- **Try it**
As the answer, give every line of the records that includes the word "arrow".

- **Records for processing**
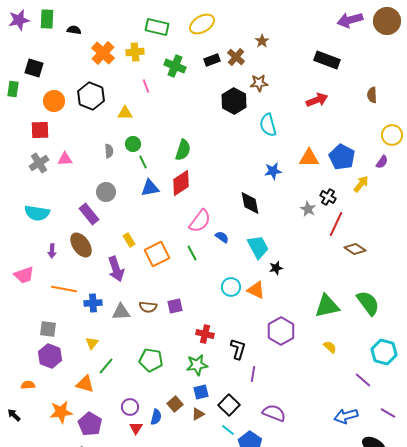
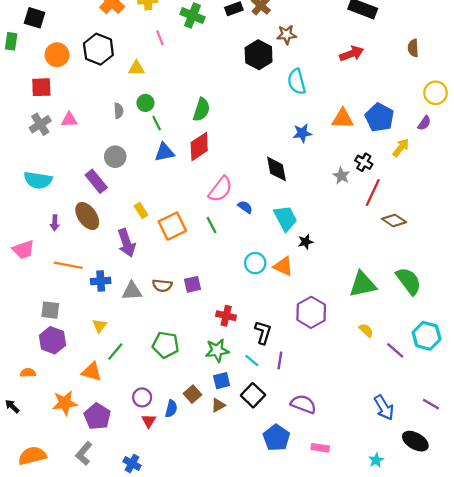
purple line: (363, 380) -> (395, 350), moved
blue arrow: (346, 416) -> (384, 408), turned -105
cyan line: (228, 430) -> (252, 360), moved

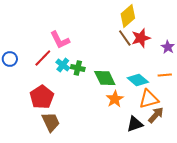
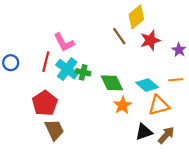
brown line: (125, 38) -> (119, 36), moved
red line: (43, 58) -> (46, 62), turned -30
cyan cross: (63, 65) -> (67, 69), size x1.5
brown arrow: (156, 115) -> (166, 135), moved

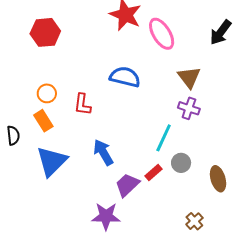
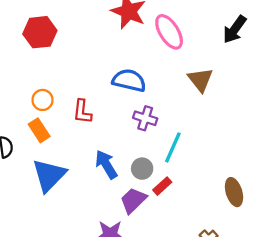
purple cross: (189, 108) -> (145, 118), moved
gray circle: (181, 163) -> (142, 169), moved

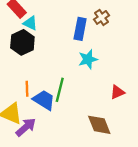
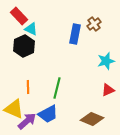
cyan star: (88, 59) -> (106, 61), moved
blue trapezoid: (44, 100) -> (48, 114), moved, turned 120
brown diamond: (99, 125) -> (92, 119), turned -45

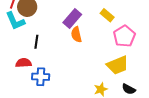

- **Result of this exercise**
blue arrow: (346, 416) -> (384, 408), turned -105
brown arrow: (156, 115) -> (166, 135), moved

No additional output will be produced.